WORK TASK: Exact copies of the lines below, from the one with "[(1,204),(19,211),(20,210),(23,201),(5,194),(1,204)]" up to and including the one with "[(137,244),(124,239),(123,244),(118,255),(131,260),(137,244)]", are what this calls for; leave out pictures.

····················

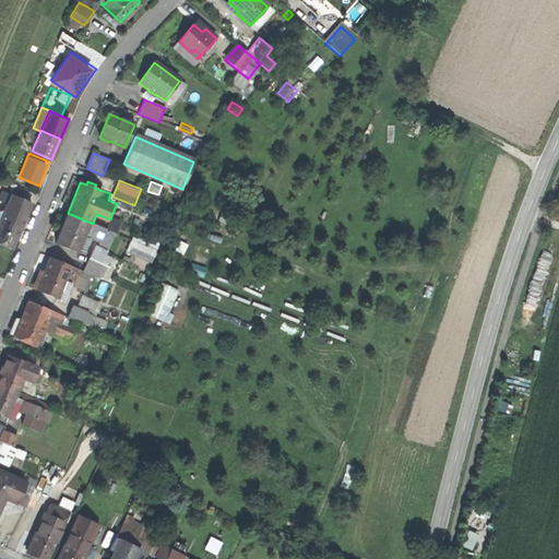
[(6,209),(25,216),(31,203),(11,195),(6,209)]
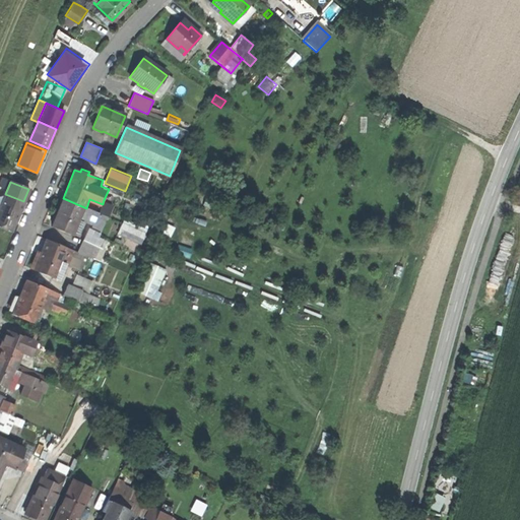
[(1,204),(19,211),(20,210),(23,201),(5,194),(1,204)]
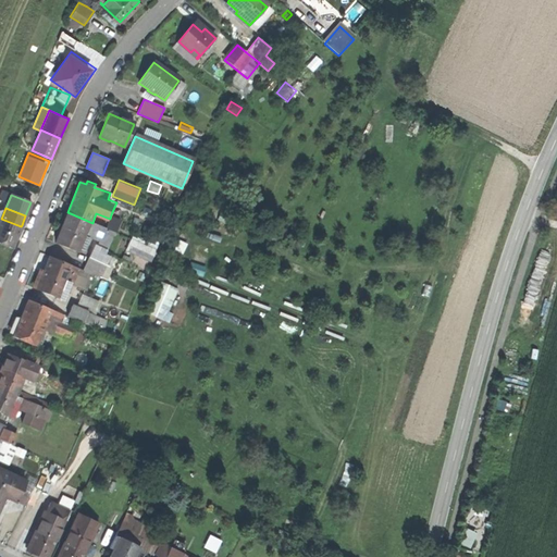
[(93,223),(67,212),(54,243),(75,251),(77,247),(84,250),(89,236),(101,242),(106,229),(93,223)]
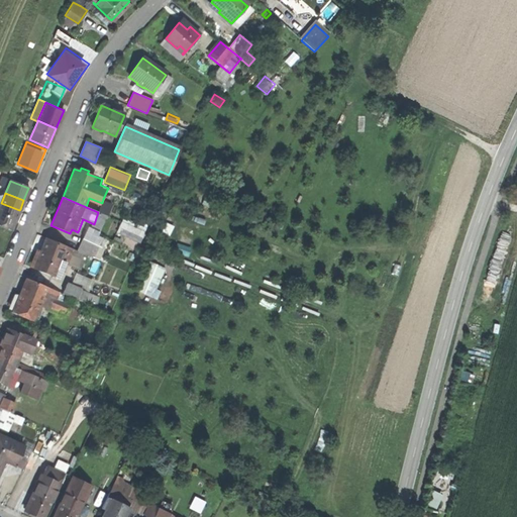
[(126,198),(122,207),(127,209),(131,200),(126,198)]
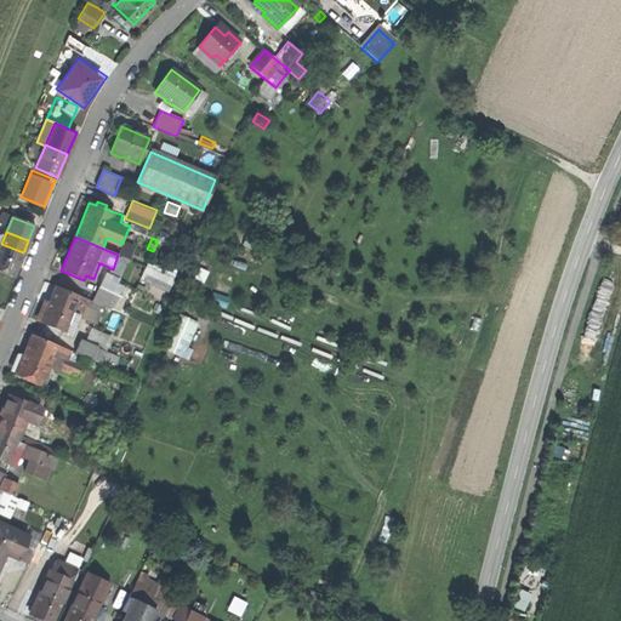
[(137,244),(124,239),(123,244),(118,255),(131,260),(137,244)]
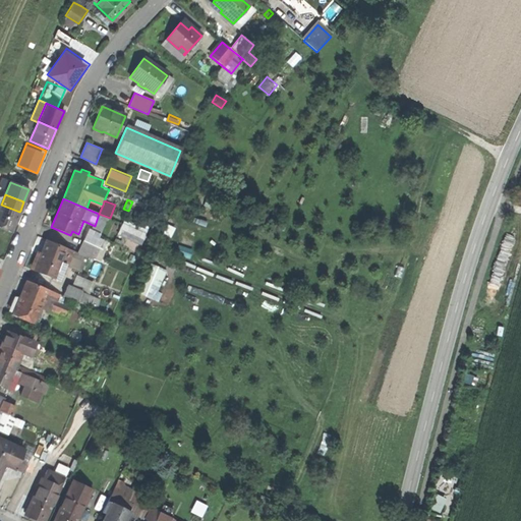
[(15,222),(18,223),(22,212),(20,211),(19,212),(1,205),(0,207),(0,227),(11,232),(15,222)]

····················

WORKED SOLUTION:
[(1,204),(19,211),(20,210),(23,201),(5,194),(1,204)]
[(93,223),(67,212),(54,243),(75,251),(77,247),(84,250),(89,236),(101,242),(106,229),(93,223)]
[(126,198),(122,207),(127,209),(131,200),(126,198)]
[(137,244),(124,239),(123,244),(118,255),(131,260),(137,244)]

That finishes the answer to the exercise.